Task to carry out: Working from the top of the records below, reproduce each line exactly, ending once you have written the line containing "toupie/noir (462, 168)".

Excerpted records:

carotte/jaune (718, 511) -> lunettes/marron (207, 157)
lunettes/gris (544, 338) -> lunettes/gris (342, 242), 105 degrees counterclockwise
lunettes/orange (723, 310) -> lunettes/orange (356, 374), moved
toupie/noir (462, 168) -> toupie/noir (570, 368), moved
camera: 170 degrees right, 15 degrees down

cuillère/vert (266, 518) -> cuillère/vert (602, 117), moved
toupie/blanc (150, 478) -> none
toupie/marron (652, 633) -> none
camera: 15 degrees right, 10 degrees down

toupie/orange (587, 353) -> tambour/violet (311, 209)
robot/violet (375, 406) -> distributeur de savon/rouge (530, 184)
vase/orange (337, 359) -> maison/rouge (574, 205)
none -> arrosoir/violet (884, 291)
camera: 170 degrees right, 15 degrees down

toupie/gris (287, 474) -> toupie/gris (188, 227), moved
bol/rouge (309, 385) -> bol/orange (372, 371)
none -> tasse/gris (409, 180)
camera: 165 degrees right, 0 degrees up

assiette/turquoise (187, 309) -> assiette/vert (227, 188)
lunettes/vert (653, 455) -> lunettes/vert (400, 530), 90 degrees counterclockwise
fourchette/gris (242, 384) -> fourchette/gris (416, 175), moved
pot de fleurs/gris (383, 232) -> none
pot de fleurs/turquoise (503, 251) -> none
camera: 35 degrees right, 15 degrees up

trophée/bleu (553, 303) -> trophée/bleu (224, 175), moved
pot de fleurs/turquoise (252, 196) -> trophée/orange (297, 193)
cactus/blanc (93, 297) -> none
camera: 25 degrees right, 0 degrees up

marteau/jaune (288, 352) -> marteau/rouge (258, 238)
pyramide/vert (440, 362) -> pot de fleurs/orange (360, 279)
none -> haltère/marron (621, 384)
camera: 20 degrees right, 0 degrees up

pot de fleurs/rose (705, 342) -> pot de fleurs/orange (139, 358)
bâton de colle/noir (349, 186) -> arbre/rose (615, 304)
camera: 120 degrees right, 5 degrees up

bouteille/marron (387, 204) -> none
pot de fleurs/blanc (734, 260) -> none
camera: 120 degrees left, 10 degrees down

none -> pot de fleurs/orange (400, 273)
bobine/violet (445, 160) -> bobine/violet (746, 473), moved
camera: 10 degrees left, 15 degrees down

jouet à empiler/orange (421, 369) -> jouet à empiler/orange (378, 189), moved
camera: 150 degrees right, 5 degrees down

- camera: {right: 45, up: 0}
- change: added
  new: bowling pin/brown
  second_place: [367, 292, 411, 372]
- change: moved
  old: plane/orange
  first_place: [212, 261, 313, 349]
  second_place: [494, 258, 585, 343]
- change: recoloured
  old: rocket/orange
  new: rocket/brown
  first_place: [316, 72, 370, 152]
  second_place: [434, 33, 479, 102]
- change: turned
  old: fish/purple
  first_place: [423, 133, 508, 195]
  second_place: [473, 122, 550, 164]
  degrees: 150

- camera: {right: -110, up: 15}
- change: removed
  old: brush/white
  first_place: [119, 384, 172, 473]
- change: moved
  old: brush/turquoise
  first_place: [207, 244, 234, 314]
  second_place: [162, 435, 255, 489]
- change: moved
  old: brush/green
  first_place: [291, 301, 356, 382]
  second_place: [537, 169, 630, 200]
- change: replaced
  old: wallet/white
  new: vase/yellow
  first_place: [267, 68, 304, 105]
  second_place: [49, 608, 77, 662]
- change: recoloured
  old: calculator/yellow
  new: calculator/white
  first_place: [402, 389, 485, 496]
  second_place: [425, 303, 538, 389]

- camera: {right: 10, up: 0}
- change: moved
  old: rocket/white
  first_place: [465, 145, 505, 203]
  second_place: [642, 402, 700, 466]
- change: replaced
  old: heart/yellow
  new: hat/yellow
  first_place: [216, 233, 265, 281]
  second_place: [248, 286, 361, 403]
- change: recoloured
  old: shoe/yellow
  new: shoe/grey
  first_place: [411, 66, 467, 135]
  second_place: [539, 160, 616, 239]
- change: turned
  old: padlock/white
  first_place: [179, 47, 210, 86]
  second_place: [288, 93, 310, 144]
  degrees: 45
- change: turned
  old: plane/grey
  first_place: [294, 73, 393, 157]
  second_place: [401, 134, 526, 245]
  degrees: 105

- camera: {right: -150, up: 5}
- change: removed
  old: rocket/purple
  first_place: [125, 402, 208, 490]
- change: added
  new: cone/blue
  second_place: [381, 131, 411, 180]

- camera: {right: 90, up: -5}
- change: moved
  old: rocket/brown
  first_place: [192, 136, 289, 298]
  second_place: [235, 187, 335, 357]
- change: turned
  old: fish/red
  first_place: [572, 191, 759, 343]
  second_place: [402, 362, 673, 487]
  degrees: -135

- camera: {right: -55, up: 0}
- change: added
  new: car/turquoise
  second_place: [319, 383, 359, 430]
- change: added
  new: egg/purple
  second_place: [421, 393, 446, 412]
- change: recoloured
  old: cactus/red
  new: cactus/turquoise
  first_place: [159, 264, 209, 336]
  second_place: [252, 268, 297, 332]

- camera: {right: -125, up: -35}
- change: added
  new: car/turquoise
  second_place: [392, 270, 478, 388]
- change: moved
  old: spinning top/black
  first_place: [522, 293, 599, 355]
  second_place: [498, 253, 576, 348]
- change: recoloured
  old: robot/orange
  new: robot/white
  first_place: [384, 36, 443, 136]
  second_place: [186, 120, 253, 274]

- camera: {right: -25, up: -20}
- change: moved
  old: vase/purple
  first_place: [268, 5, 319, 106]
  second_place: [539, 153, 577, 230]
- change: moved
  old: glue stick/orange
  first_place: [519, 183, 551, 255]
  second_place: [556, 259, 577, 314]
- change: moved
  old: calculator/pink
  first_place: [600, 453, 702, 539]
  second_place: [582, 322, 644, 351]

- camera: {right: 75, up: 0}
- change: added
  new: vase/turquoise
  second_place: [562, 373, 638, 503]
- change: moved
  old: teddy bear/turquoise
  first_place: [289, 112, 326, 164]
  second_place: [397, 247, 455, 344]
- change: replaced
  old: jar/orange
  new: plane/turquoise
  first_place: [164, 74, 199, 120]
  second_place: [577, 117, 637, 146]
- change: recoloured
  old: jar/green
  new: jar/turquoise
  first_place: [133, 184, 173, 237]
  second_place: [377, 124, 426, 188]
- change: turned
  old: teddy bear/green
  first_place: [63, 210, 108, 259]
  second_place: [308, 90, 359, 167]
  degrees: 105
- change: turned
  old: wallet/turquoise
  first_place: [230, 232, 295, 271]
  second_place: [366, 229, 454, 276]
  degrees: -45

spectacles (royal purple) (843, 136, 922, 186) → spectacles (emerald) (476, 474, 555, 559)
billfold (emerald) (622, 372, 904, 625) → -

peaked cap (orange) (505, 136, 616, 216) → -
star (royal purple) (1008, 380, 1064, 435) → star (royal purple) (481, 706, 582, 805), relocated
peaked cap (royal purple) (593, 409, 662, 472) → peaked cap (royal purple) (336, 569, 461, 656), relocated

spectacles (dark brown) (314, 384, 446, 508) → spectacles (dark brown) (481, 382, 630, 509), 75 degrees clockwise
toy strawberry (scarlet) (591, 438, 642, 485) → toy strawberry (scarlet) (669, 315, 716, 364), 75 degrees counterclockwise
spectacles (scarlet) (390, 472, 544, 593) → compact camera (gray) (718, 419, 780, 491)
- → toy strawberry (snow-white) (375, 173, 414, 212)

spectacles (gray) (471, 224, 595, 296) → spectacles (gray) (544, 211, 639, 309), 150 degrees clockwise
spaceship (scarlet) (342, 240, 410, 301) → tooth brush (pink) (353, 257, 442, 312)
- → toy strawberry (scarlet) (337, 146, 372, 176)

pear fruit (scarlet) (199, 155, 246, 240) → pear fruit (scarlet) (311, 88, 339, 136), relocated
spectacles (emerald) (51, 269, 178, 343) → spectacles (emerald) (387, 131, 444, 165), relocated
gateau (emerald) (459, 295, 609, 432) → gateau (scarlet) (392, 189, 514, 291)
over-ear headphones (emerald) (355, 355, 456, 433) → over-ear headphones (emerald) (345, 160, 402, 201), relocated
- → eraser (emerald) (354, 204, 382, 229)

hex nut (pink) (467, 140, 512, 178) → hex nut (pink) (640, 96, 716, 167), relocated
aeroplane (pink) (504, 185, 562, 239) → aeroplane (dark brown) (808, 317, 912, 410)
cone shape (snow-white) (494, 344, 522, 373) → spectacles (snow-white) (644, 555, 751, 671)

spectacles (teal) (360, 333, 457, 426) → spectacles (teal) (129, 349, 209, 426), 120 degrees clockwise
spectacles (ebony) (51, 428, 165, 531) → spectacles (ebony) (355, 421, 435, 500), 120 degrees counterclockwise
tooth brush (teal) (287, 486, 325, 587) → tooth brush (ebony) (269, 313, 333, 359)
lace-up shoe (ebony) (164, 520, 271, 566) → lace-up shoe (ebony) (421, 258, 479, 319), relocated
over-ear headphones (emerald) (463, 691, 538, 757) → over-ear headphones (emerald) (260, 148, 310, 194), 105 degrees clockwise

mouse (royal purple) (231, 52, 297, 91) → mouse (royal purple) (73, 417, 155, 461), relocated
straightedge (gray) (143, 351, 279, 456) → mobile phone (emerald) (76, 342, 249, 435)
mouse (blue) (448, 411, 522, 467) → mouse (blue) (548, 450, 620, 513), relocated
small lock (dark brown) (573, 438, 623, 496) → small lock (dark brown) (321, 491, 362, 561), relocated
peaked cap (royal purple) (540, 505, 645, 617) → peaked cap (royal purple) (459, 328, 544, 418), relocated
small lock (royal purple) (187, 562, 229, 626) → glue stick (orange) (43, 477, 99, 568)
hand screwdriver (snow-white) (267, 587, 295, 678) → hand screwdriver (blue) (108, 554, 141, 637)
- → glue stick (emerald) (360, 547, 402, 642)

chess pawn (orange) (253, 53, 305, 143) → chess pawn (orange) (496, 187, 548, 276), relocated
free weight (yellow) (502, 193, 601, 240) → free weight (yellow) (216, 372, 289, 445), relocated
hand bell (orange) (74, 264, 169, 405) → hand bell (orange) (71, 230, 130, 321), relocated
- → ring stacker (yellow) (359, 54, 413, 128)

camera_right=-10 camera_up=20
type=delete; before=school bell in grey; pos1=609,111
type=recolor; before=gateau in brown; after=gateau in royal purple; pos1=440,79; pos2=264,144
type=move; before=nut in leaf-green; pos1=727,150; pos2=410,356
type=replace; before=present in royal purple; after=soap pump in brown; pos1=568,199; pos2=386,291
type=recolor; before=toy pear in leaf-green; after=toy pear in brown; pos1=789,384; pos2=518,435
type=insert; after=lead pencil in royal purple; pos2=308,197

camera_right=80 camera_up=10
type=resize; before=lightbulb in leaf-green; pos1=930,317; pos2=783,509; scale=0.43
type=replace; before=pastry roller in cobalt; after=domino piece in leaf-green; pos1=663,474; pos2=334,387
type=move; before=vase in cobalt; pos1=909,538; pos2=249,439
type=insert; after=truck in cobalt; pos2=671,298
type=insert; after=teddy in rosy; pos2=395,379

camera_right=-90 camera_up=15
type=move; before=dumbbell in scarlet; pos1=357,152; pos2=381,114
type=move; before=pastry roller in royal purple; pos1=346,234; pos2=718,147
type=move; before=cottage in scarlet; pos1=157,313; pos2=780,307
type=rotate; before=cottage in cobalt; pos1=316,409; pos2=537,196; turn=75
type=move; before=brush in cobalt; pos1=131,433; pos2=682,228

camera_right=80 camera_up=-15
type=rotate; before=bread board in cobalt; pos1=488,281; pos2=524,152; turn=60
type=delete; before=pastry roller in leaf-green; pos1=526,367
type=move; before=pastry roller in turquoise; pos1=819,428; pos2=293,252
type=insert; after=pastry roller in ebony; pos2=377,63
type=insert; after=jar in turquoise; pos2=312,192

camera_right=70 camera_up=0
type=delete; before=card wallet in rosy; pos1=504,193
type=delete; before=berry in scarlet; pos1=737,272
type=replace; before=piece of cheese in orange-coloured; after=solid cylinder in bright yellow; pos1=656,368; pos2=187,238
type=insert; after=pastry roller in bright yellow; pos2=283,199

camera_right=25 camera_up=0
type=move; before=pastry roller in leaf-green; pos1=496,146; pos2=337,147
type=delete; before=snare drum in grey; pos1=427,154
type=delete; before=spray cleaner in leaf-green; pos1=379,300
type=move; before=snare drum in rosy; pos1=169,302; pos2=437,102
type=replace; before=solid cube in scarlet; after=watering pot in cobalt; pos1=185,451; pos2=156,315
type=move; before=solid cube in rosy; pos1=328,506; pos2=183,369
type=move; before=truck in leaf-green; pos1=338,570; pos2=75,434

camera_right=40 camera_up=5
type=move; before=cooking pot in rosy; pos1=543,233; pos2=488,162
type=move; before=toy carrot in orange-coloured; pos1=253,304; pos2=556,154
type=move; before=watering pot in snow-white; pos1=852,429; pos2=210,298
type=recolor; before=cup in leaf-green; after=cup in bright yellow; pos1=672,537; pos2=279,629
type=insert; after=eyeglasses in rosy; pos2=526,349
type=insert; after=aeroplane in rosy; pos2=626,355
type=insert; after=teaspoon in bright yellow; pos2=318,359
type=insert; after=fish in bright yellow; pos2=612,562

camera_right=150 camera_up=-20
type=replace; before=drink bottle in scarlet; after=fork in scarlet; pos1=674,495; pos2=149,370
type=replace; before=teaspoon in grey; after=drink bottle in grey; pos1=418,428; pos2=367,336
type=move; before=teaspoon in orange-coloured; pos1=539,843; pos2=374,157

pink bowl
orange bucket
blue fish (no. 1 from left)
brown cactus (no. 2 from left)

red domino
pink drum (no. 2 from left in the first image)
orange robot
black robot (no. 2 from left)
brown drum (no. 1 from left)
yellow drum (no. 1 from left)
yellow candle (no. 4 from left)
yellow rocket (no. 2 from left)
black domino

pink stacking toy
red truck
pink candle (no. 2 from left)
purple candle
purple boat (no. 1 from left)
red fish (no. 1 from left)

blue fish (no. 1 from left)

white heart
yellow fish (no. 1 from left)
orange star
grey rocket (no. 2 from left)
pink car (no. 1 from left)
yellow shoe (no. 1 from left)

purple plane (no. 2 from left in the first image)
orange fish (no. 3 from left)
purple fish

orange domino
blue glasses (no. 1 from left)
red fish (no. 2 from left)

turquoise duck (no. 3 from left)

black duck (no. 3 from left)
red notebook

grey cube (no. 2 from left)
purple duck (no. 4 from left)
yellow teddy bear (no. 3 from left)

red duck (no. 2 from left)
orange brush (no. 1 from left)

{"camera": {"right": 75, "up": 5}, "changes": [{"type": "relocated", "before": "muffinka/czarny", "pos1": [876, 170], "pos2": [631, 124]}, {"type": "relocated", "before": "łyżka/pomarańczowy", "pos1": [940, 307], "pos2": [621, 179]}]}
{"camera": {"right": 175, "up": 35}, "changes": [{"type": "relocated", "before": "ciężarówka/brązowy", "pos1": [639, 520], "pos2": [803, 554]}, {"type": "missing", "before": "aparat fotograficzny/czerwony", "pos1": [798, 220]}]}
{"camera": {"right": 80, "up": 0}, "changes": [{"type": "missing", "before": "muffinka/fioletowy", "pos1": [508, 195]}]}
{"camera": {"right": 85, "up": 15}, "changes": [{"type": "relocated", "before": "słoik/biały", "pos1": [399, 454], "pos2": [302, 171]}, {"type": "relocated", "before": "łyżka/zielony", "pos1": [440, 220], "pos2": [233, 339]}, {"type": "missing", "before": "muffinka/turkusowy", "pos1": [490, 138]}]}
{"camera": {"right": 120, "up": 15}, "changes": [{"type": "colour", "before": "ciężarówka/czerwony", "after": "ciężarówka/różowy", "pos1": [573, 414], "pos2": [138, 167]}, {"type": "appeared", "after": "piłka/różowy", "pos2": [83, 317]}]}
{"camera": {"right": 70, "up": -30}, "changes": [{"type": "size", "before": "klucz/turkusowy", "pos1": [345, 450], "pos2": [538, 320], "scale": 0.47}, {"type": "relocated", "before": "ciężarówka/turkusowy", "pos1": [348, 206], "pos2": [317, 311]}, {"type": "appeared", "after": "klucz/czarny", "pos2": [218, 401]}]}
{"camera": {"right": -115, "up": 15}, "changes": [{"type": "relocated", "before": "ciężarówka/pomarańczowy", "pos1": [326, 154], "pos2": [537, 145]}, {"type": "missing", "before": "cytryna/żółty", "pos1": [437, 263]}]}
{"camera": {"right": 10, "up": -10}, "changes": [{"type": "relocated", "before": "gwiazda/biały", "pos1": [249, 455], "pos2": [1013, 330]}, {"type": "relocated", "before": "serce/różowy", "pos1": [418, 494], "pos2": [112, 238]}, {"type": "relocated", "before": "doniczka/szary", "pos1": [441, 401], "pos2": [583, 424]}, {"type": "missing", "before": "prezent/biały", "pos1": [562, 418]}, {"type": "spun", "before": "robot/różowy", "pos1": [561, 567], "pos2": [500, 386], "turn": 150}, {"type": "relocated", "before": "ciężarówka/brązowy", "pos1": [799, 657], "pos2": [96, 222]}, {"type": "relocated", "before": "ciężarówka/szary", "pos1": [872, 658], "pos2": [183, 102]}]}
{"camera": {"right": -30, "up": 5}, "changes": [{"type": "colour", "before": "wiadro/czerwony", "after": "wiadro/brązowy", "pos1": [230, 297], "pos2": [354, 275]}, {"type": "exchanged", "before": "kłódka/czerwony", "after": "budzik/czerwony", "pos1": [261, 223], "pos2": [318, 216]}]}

Exercise answer:
carotte/jaune (718, 511) -> lunettes/marron (207, 157)
lunettes/gris (544, 338) -> lunettes/gris (342, 242), 105 degrees counterclockwise
lunettes/orange (723, 310) -> lunettes/orange (356, 374), moved
toupie/noir (462, 168) -> toupie/noir (570, 368), moved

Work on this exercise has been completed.